▶ [Problem description]
Begin with the first line of the entries below and reproduce each line exactly, ending with the line that holds "D1: LED green".

BEGIN Provided entries

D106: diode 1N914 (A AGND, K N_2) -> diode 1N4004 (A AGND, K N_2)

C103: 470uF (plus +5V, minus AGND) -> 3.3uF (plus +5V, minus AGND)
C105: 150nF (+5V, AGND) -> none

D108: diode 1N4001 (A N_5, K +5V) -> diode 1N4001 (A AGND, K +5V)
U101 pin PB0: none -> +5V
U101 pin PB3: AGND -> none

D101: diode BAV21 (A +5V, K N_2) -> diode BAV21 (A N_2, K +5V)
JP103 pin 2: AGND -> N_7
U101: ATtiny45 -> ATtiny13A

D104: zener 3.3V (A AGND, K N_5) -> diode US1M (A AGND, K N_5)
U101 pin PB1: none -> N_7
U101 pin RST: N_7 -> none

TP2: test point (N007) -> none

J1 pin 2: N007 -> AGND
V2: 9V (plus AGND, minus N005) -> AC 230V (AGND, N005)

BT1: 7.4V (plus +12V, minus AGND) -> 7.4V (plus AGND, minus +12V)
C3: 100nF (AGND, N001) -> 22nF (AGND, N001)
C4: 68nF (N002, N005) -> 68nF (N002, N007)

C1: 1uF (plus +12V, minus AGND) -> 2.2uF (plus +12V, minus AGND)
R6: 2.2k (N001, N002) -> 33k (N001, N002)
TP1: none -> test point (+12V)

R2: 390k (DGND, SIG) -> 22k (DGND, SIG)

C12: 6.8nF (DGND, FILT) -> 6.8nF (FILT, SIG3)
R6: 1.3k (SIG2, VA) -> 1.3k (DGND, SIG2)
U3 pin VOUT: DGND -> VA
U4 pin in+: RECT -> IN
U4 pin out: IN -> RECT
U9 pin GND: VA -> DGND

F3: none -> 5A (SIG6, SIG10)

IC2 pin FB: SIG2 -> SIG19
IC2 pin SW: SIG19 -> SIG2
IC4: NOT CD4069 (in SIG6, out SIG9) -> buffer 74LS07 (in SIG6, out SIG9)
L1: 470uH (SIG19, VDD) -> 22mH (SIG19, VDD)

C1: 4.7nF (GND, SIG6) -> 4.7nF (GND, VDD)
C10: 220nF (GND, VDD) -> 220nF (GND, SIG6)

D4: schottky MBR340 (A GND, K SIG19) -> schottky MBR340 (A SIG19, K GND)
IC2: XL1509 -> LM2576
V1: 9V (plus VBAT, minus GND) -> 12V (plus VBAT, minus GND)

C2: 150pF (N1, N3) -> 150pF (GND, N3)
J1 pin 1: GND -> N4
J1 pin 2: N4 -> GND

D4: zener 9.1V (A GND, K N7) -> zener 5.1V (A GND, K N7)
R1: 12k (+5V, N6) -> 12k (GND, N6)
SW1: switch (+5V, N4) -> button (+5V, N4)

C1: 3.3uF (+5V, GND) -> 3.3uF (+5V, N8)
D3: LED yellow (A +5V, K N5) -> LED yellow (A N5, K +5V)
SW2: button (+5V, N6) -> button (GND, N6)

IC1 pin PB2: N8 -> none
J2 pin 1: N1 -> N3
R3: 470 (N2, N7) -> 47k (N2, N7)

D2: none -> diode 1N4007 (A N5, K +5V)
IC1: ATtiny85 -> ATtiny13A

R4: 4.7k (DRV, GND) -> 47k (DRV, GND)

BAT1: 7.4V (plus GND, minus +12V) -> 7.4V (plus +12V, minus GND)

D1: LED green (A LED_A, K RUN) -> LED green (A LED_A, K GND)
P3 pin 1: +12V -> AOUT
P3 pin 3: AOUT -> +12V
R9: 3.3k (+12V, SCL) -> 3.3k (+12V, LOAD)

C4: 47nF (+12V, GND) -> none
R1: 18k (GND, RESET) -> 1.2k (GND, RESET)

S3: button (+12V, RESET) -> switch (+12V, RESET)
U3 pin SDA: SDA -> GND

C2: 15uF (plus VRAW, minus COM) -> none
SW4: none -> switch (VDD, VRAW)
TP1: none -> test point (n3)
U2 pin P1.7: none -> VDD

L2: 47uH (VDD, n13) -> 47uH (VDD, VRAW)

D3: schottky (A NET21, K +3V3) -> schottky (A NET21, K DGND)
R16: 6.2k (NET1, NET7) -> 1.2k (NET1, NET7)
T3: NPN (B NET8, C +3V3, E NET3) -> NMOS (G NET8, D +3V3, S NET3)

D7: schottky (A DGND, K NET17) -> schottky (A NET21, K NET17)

END Provided entries

▶ [Result]
D106: diode 1N914 (A AGND, K N_2) -> diode 1N4004 (A AGND, K N_2)

C103: 470uF (plus +5V, minus AGND) -> 3.3uF (plus +5V, minus AGND)
C105: 150nF (+5V, AGND) -> none

D108: diode 1N4001 (A N_5, K +5V) -> diode 1N4001 (A AGND, K +5V)
U101 pin PB0: none -> +5V
U101 pin PB3: AGND -> none

D101: diode BAV21 (A +5V, K N_2) -> diode BAV21 (A N_2, K +5V)
JP103 pin 2: AGND -> N_7
U101: ATtiny45 -> ATtiny13A

D104: zener 3.3V (A AGND, K N_5) -> diode US1M (A AGND, K N_5)
U101 pin PB1: none -> N_7
U101 pin RST: N_7 -> none

TP2: test point (N007) -> none

J1 pin 2: N007 -> AGND
V2: 9V (plus AGND, minus N005) -> AC 230V (AGND, N005)

BT1: 7.4V (plus +12V, minus AGND) -> 7.4V (plus AGND, minus +12V)
C3: 100nF (AGND, N001) -> 22nF (AGND, N001)
C4: 68nF (N002, N005) -> 68nF (N002, N007)

C1: 1uF (plus +12V, minus AGND) -> 2.2uF (plus +12V, minus AGND)
R6: 2.2k (N001, N002) -> 33k (N001, N002)
TP1: none -> test point (+12V)

R2: 390k (DGND, SIG) -> 22k (DGND, SIG)

C12: 6.8nF (DGND, FILT) -> 6.8nF (FILT, SIG3)
R6: 1.3k (SIG2, VA) -> 1.3k (DGND, SIG2)
U3 pin VOUT: DGND -> VA
U4 pin in+: RECT -> IN
U4 pin out: IN -> RECT
U9 pin GND: VA -> DGND

F3: none -> 5A (SIG6, SIG10)

IC2 pin FB: SIG2 -> SIG19
IC2 pin SW: SIG19 -> SIG2
IC4: NOT CD4069 (in SIG6, out SIG9) -> buffer 74LS07 (in SIG6, out SIG9)
L1: 470uH (SIG19, VDD) -> 22mH (SIG19, VDD)

C1: 4.7nF (GND, SIG6) -> 4.7nF (GND, VDD)
C10: 220nF (GND, VDD) -> 220nF (GND, SIG6)

D4: schottky MBR340 (A GND, K SIG19) -> schottky MBR340 (A SIG19, K GND)
IC2: XL1509 -> LM2576
V1: 9V (plus VBAT, minus GND) -> 12V (plus VBAT, minus GND)

C2: 150pF (N1, N3) -> 150pF (GND, N3)
J1 pin 1: GND -> N4
J1 pin 2: N4 -> GND

D4: zener 9.1V (A GND, K N7) -> zener 5.1V (A GND, K N7)
R1: 12k (+5V, N6) -> 12k (GND, N6)
SW1: switch (+5V, N4) -> button (+5V, N4)

C1: 3.3uF (+5V, GND) -> 3.3uF (+5V, N8)
D3: LED yellow (A +5V, K N5) -> LED yellow (A N5, K +5V)
SW2: button (+5V, N6) -> button (GND, N6)

IC1 pin PB2: N8 -> none
J2 pin 1: N1 -> N3
R3: 470 (N2, N7) -> 47k (N2, N7)

D2: none -> diode 1N4007 (A N5, K +5V)
IC1: ATtiny85 -> ATtiny13A

R4: 4.7k (DRV, GND) -> 47k (DRV, GND)

BAT1: 7.4V (plus GND, minus +12V) -> 7.4V (plus +12V, minus GND)

D1: LED green (A LED_A, K RUN) -> LED green (A LED_A, K GND)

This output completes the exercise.